→ EXERCISE DESCRIPTION:
Output the lines below exactly, please, from the first line until the line with "TR3: NPN BC547", counting both.
RECORDS FOR THE EXERCISE Start Marker
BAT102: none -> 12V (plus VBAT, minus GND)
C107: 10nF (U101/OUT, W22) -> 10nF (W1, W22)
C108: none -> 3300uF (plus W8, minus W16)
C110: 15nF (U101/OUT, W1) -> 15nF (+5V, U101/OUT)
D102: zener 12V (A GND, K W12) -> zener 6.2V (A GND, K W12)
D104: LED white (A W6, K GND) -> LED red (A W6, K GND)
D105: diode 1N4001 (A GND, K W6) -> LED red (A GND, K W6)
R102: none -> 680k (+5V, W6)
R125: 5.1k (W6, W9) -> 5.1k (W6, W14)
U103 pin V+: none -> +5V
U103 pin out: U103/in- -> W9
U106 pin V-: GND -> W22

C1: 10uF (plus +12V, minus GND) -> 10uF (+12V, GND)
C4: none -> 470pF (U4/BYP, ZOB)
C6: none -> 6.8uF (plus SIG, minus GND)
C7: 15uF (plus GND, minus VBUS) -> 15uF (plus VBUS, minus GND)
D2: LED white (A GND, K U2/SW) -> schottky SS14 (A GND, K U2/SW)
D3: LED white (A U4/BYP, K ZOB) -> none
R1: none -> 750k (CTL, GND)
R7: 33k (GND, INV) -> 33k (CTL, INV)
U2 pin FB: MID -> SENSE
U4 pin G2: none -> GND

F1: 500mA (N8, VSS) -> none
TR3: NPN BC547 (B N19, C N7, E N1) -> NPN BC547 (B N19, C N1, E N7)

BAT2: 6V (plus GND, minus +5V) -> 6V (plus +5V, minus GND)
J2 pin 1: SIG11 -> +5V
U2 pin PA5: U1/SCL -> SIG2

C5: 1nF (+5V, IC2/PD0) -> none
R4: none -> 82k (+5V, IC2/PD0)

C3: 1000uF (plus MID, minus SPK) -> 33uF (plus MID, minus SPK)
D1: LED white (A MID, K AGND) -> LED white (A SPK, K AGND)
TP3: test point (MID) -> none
RECORDS FOR THE EXERCISE End Marker
→ SOLUTION:
BAT102: none -> 12V (plus VBAT, minus GND)
C107: 10nF (U101/OUT, W22) -> 10nF (W1, W22)
C108: none -> 3300uF (plus W8, minus W16)
C110: 15nF (U101/OUT, W1) -> 15nF (+5V, U101/OUT)
D102: zener 12V (A GND, K W12) -> zener 6.2V (A GND, K W12)
D104: LED white (A W6, K GND) -> LED red (A W6, K GND)
D105: diode 1N4001 (A GND, K W6) -> LED red (A GND, K W6)
R102: none -> 680k (+5V, W6)
R125: 5.1k (W6, W9) -> 5.1k (W6, W14)
U103 pin V+: none -> +5V
U103 pin out: U103/in- -> W9
U106 pin V-: GND -> W22

C1: 10uF (plus +12V, minus GND) -> 10uF (+12V, GND)
C4: none -> 470pF (U4/BYP, ZOB)
C6: none -> 6.8uF (plus SIG, minus GND)
C7: 15uF (plus GND, minus VBUS) -> 15uF (plus VBUS, minus GND)
D2: LED white (A GND, K U2/SW) -> schottky SS14 (A GND, K U2/SW)
D3: LED white (A U4/BYP, K ZOB) -> none
R1: none -> 750k (CTL, GND)
R7: 33k (GND, INV) -> 33k (CTL, INV)
U2 pin FB: MID -> SENSE
U4 pin G2: none -> GND

F1: 500mA (N8, VSS) -> none
TR3: NPN BC547 (B N19, C N7, E N1) -> NPN BC547 (B N19, C N1, E N7)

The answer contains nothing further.